■ **Material shown**:
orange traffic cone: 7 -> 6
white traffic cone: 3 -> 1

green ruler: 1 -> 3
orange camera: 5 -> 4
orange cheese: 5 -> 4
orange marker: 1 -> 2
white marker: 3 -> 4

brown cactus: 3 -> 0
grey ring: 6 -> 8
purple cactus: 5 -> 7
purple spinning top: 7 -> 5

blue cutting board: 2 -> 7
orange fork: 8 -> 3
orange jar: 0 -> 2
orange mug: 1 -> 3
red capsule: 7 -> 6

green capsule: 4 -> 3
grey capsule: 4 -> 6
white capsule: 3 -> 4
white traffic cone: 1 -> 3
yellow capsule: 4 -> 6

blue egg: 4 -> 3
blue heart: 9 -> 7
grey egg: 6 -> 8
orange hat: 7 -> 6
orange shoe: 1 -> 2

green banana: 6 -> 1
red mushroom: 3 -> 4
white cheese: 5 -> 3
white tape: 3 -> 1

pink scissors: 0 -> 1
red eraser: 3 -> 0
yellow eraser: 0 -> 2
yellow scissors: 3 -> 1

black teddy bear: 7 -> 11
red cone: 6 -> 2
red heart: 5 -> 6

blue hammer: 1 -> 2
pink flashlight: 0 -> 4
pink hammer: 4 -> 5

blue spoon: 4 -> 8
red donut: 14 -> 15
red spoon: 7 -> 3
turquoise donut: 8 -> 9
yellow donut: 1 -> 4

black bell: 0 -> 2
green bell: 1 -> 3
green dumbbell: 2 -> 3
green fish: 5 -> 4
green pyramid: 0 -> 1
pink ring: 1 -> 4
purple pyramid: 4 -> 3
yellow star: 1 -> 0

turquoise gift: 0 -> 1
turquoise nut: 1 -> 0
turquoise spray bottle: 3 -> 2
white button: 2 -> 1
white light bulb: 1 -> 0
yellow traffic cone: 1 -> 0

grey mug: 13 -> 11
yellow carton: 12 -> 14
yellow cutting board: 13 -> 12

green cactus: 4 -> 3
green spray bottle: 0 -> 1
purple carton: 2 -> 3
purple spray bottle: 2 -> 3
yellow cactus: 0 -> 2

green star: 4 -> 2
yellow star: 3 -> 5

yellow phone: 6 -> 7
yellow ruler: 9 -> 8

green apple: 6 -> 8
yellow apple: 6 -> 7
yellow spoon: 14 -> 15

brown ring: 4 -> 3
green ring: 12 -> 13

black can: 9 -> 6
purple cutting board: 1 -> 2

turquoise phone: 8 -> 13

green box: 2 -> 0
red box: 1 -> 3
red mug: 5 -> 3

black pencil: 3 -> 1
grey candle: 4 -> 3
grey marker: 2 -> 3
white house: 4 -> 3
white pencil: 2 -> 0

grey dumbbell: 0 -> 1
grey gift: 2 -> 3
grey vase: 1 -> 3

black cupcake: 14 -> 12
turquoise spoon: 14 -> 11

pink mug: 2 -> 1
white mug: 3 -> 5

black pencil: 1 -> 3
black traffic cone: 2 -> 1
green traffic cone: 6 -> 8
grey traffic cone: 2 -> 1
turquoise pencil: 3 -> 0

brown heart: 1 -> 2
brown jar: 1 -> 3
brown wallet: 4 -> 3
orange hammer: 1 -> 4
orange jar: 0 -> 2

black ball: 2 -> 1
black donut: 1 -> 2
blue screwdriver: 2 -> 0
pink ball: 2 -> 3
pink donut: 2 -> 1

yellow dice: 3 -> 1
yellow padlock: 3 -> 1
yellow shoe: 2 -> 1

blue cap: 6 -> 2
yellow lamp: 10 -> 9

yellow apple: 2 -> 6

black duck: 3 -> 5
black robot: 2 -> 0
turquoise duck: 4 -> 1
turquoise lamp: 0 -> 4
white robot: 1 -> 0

■ **Directions for this task**: Scan the data above, find each line with "ring", and copy it.

■ **Written answer**:
grey ring: 6 -> 8
pink ring: 1 -> 4
brown ring: 4 -> 3
green ring: 12 -> 13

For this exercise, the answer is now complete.